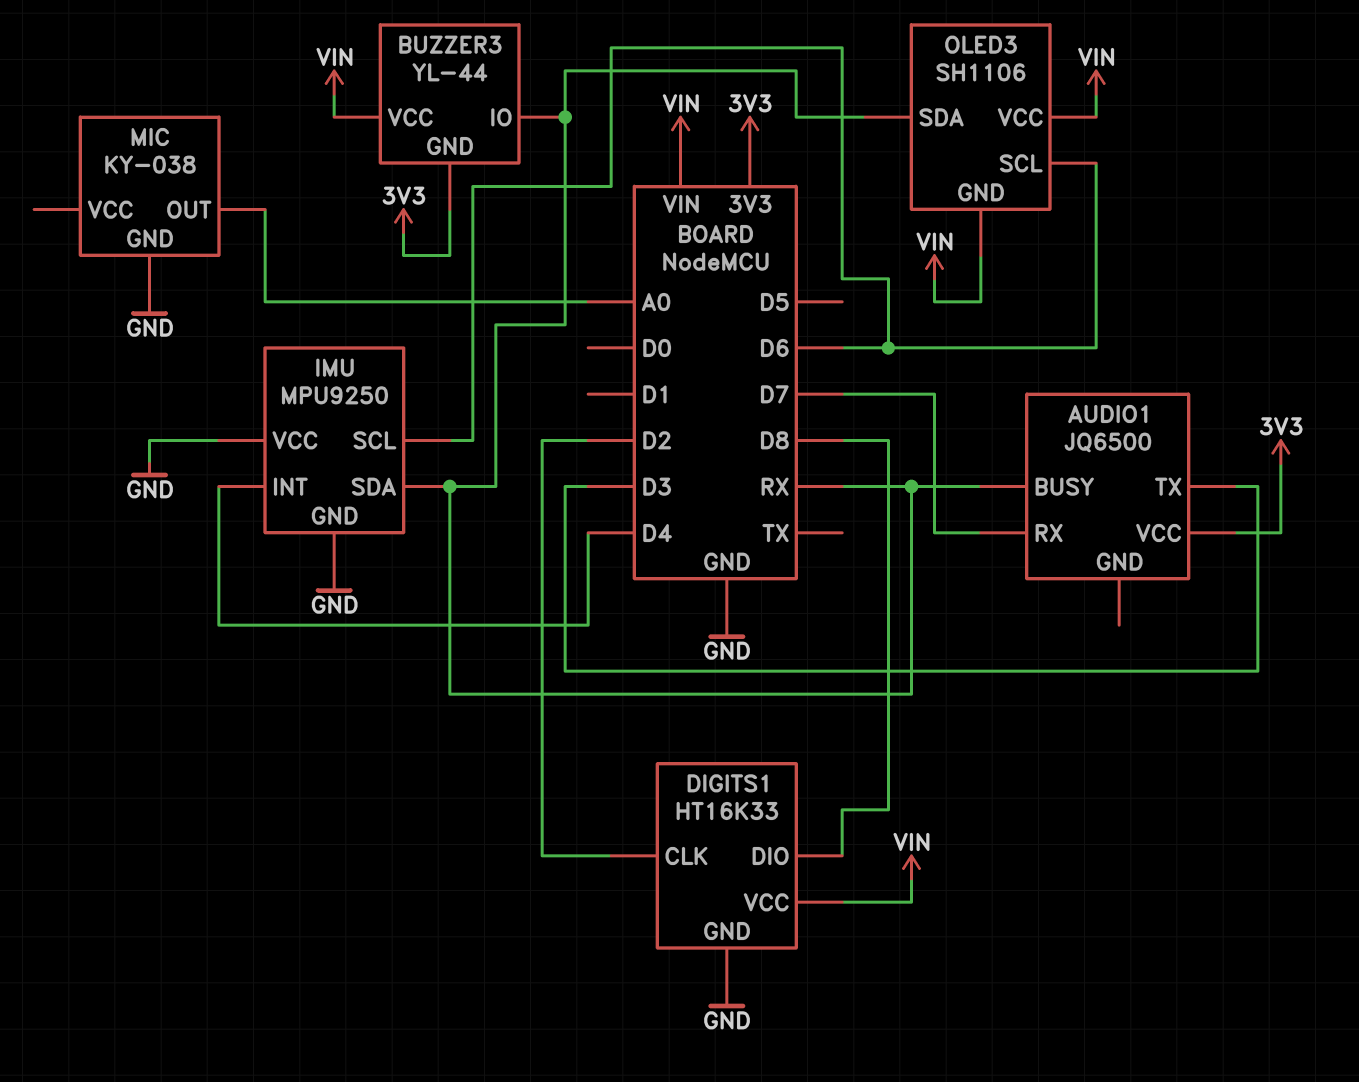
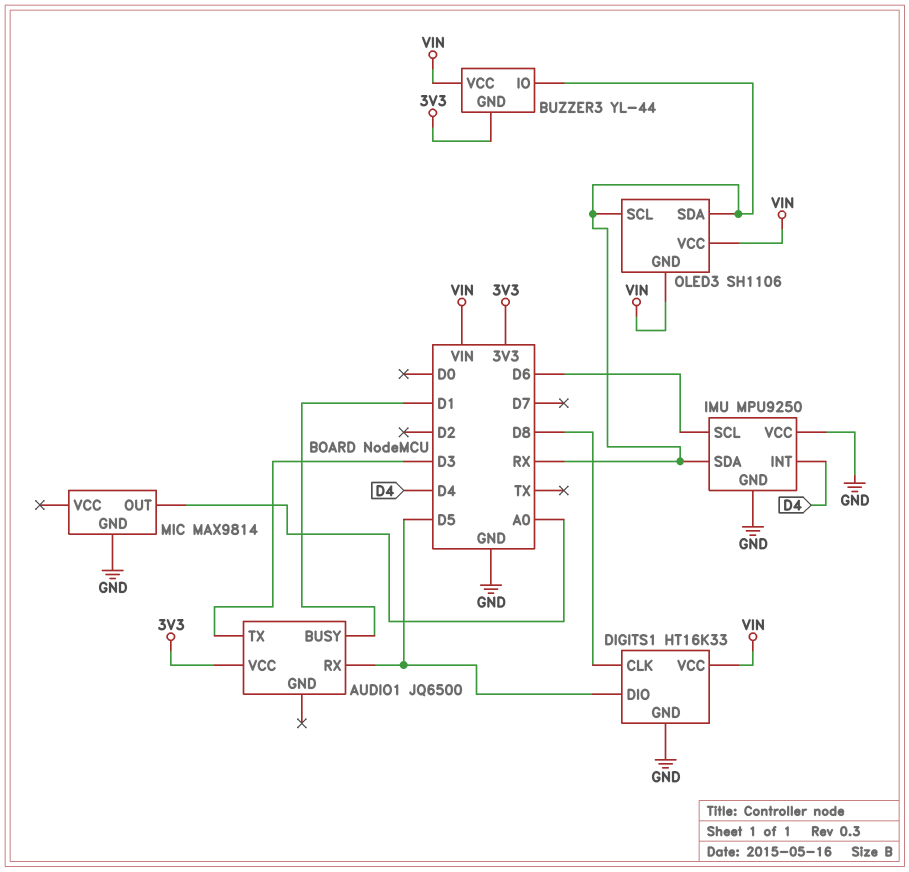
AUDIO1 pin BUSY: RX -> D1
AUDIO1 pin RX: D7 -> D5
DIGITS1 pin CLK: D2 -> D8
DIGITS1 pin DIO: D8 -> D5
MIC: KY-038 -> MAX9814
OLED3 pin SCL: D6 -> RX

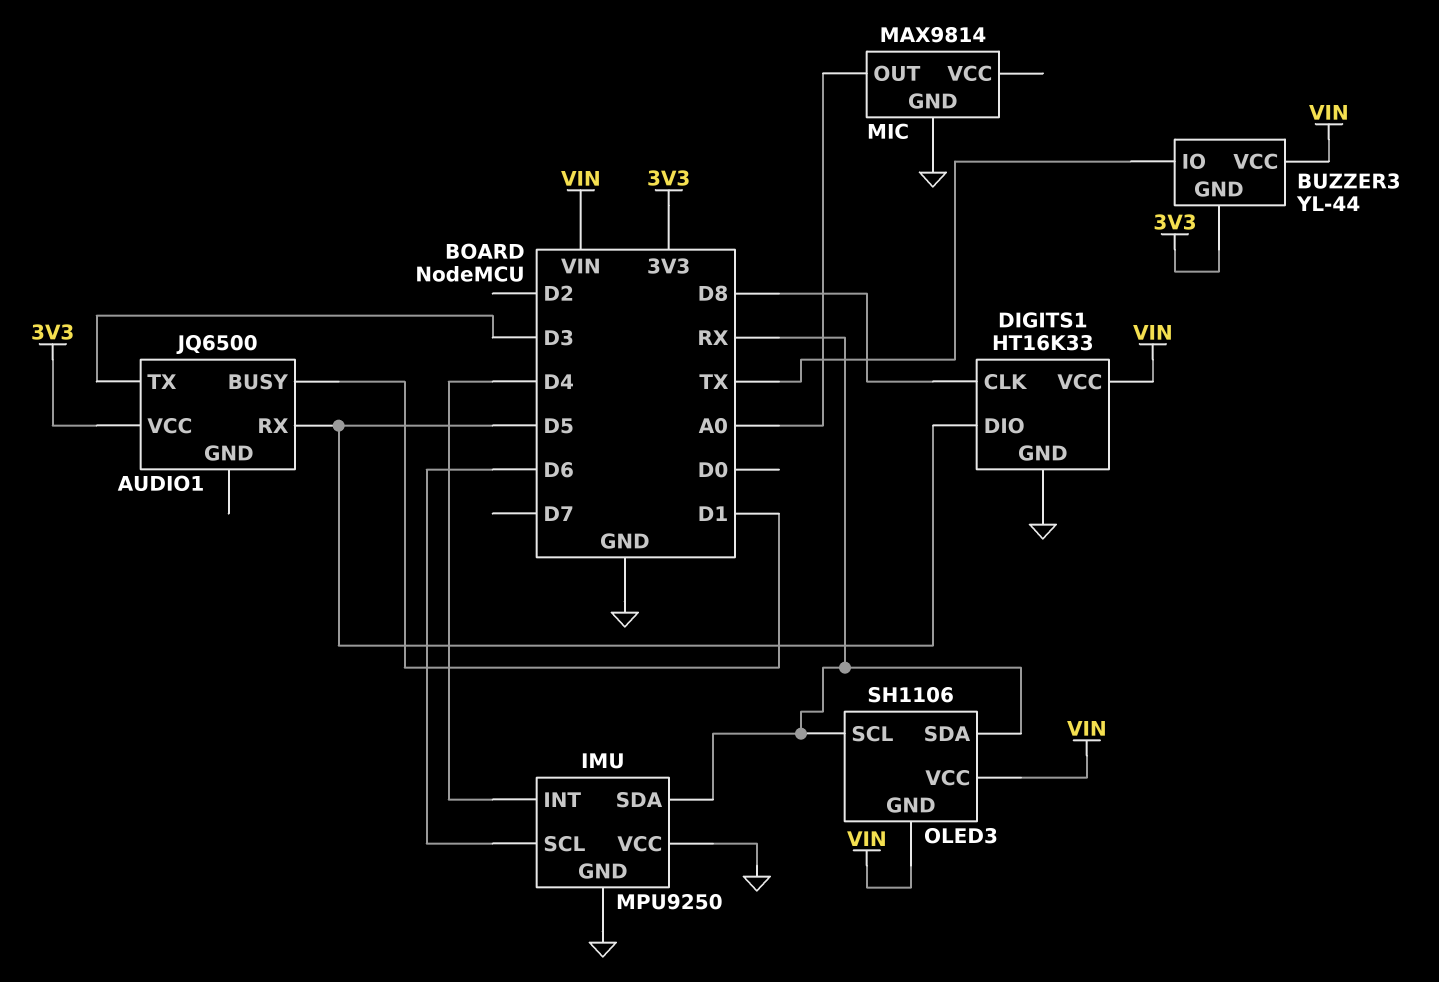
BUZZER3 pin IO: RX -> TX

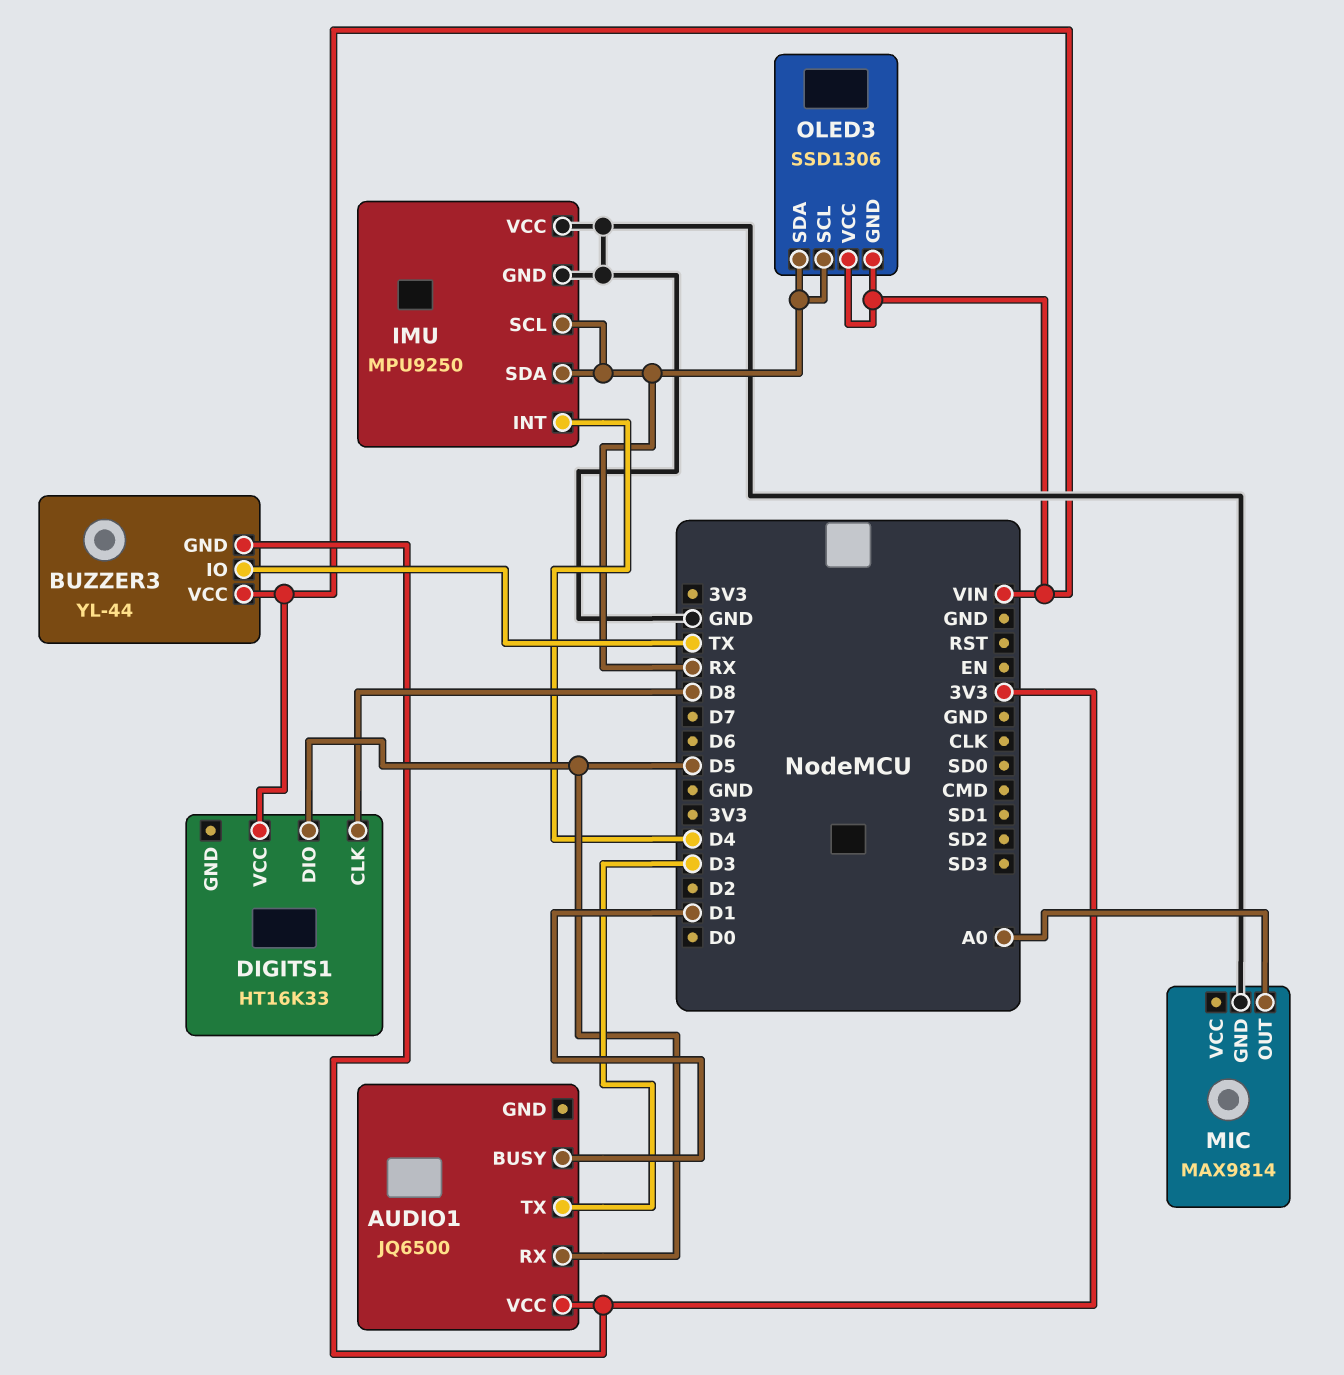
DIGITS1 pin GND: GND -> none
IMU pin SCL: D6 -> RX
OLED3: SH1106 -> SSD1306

= = =

Exercise directions
The expected answer is the full listing above, transcribed exactly and without pictures.

Task output
AUDIO1 pin BUSY: RX -> D1
AUDIO1 pin RX: D7 -> D5
DIGITS1 pin CLK: D2 -> D8
DIGITS1 pin DIO: D8 -> D5
MIC: KY-038 -> MAX9814
OLED3 pin SCL: D6 -> RX

BUZZER3 pin IO: RX -> TX

DIGITS1 pin GND: GND -> none
IMU pin SCL: D6 -> RX
OLED3: SH1106 -> SSD1306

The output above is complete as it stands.